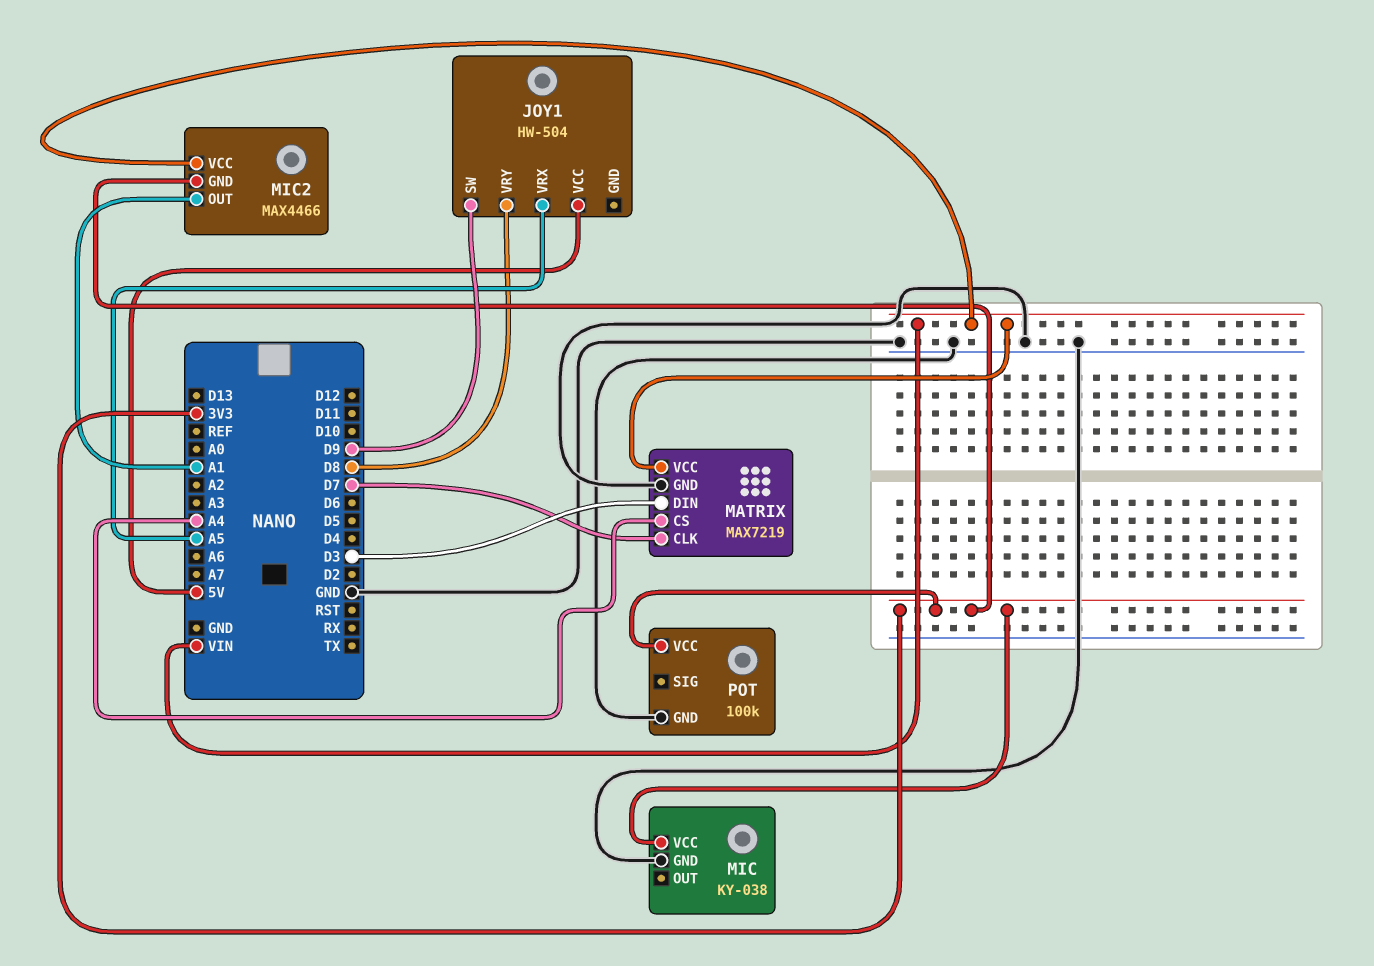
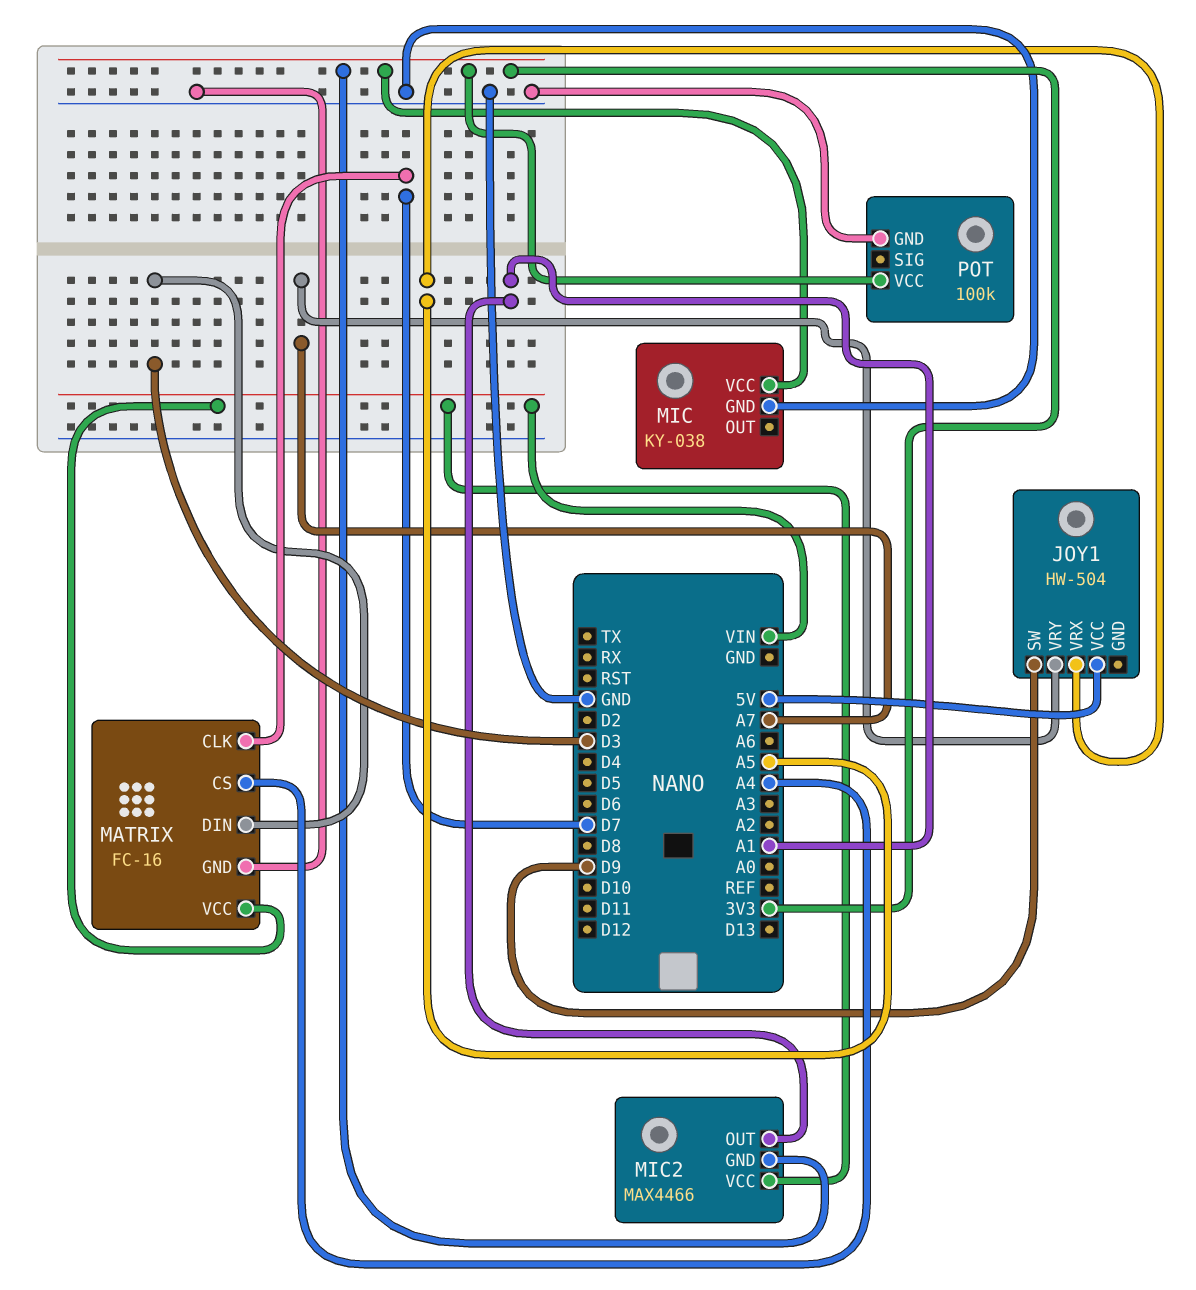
JOY1 pin VRY: D8 -> A7
MATRIX: MAX7219 -> FC-16

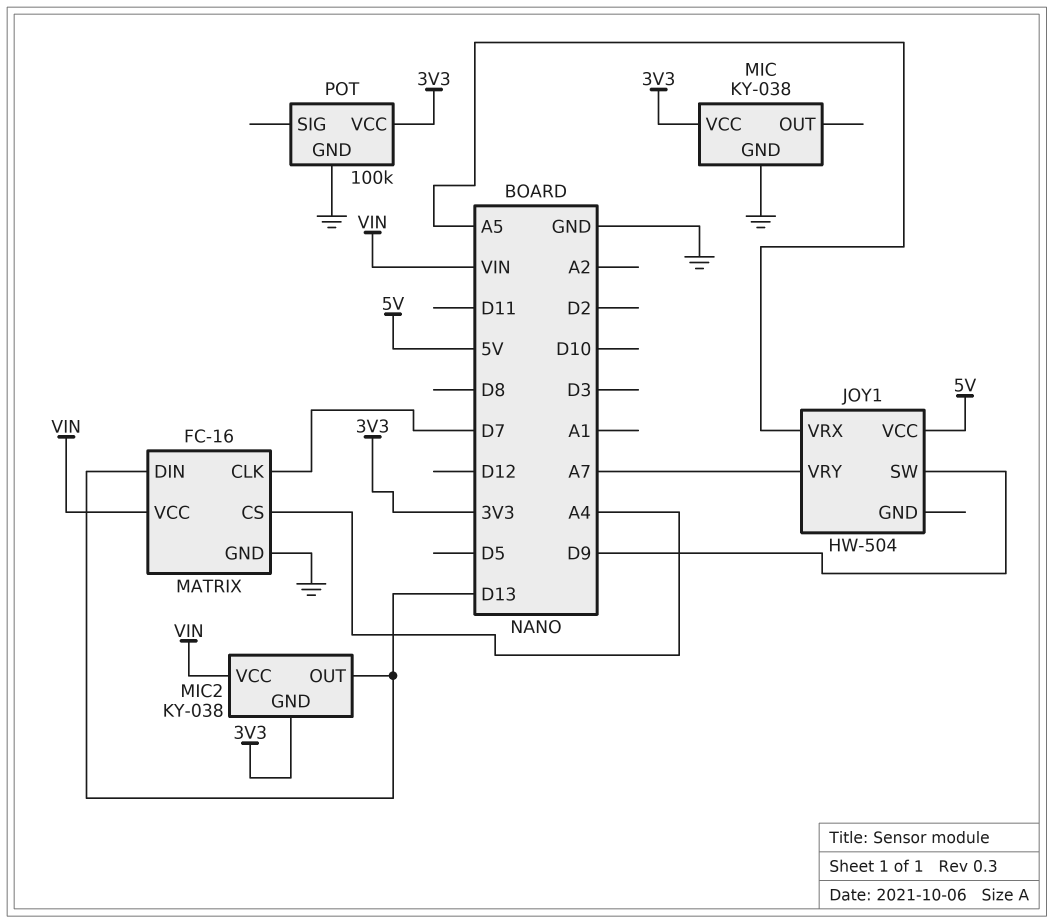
MATRIX pin DIN: D3 -> D13
MIC2: MAX4466 -> KY-038
MIC2 pin OUT: A1 -> D13

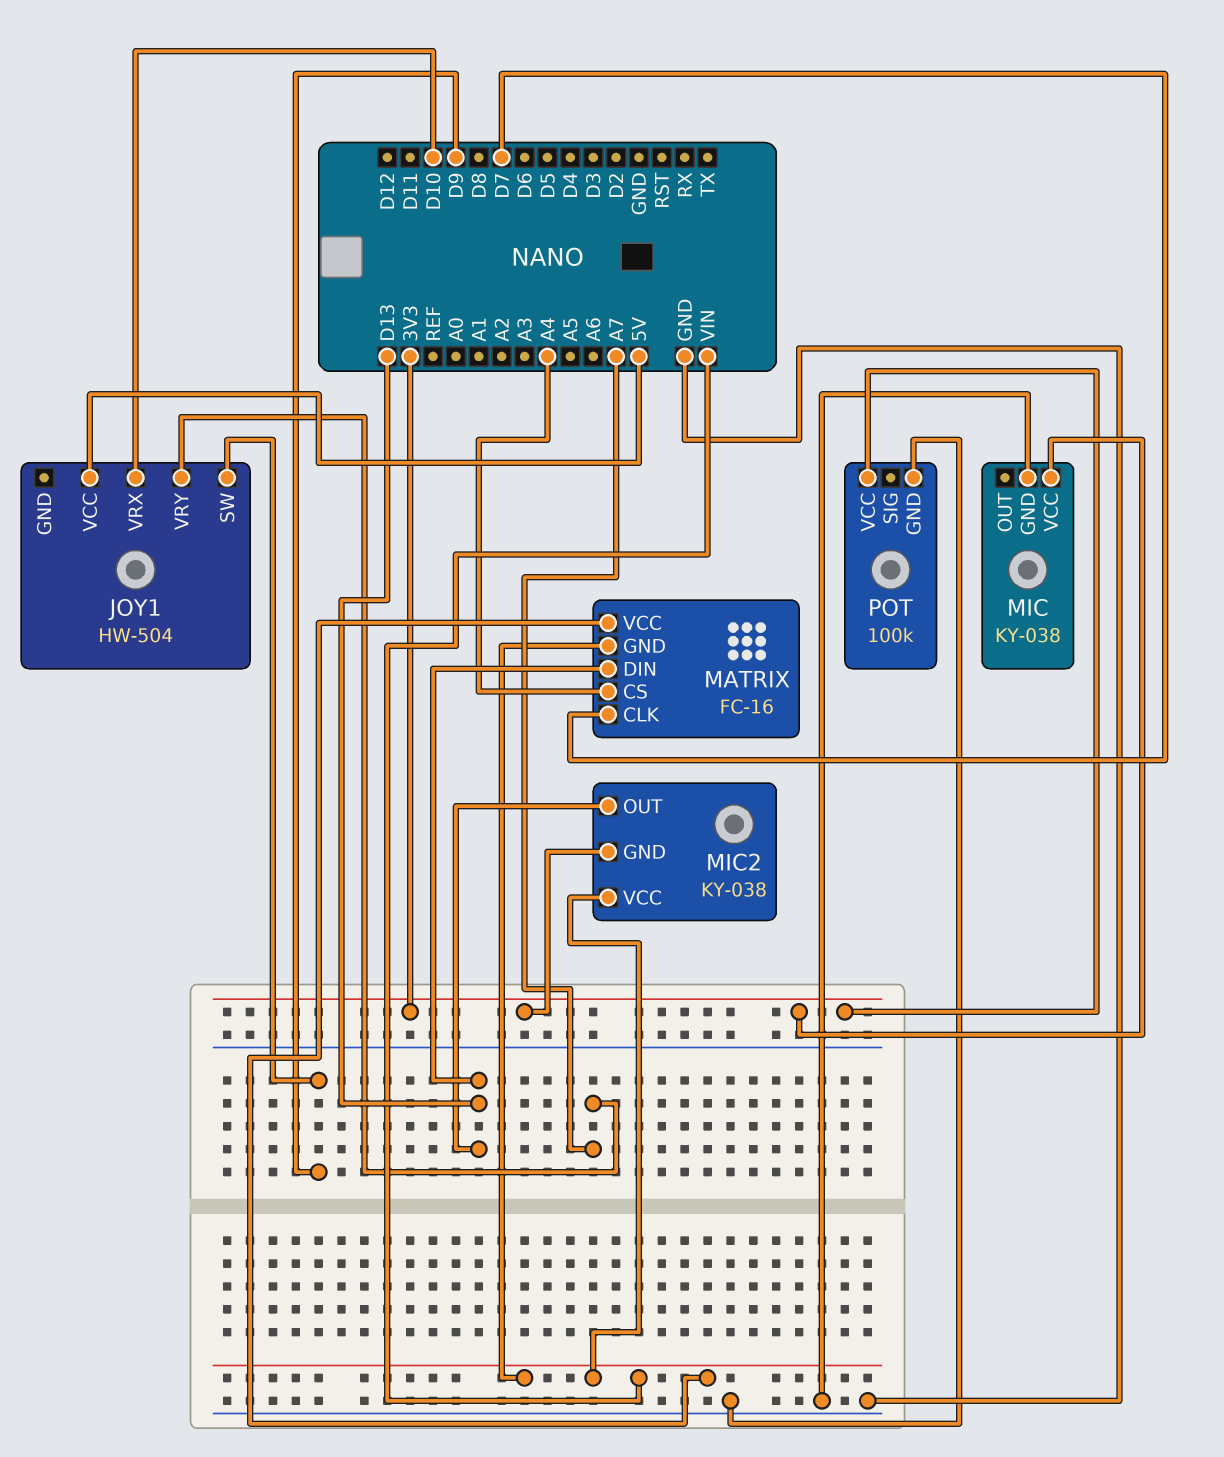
JOY1 pin VRX: A5 -> D10
MATRIX pin GND: GND -> VIN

- **Work item**:
Strip out the pictures and repeat the listing above exactly.

- **Result for this exercise**:
JOY1 pin VRY: D8 -> A7
MATRIX: MAX7219 -> FC-16

MATRIX pin DIN: D3 -> D13
MIC2: MAX4466 -> KY-038
MIC2 pin OUT: A1 -> D13

JOY1 pin VRX: A5 -> D10
MATRIX pin GND: GND -> VIN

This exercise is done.